● PROBLEM REQUIREMENTS: Output the data below exactly as it is, dropping the pictures from your copy.

● INFORMATION:
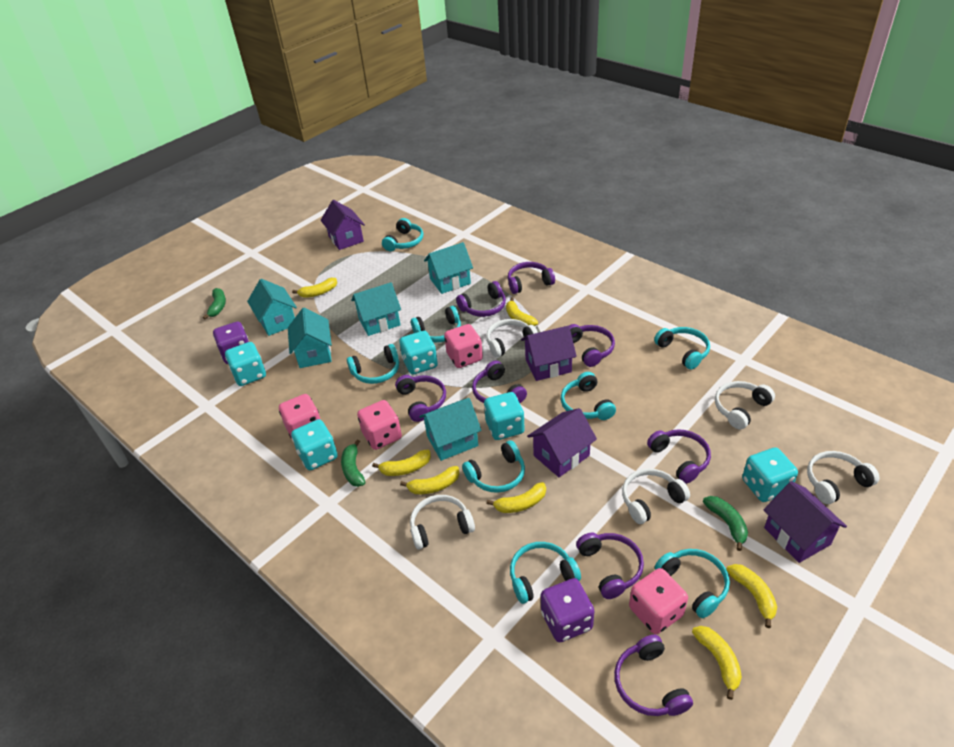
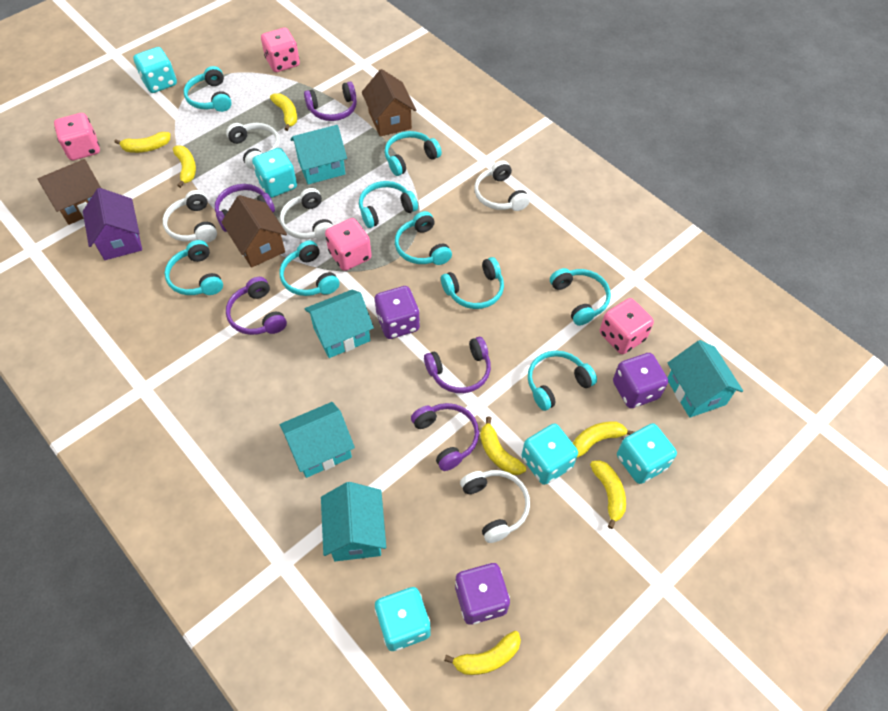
brown house: 0 -> 3
green banana: 3 -> 0
purple dice: 2 -> 3
purple headphones: 8 -> 5
purple house: 4 -> 1
turquoise headphones: 8 -> 9

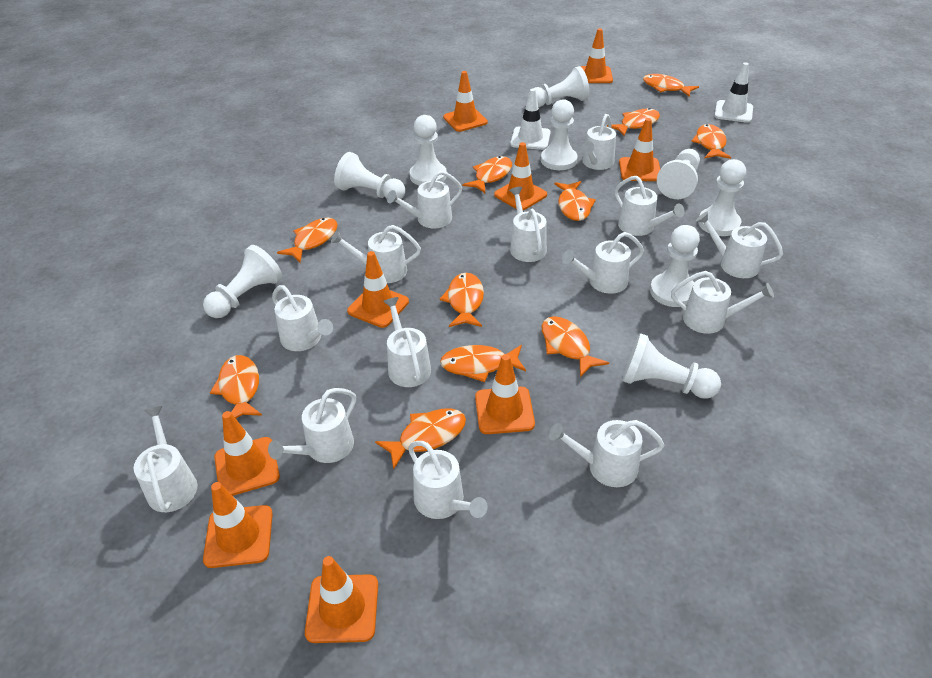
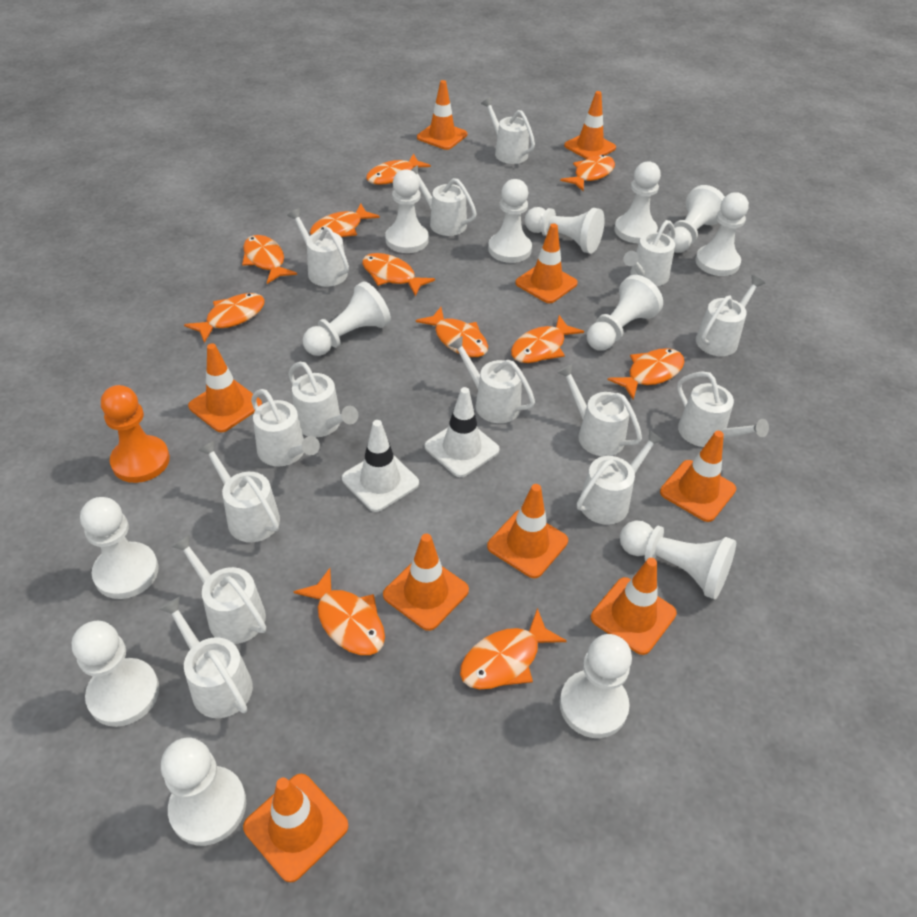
orange pawn: 0 -> 1
white pawn: 9 -> 13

● YOUR SOLUTION:
brown house: 0 -> 3
green banana: 3 -> 0
purple dice: 2 -> 3
purple headphones: 8 -> 5
purple house: 4 -> 1
turquoise headphones: 8 -> 9

orange pawn: 0 -> 1
white pawn: 9 -> 13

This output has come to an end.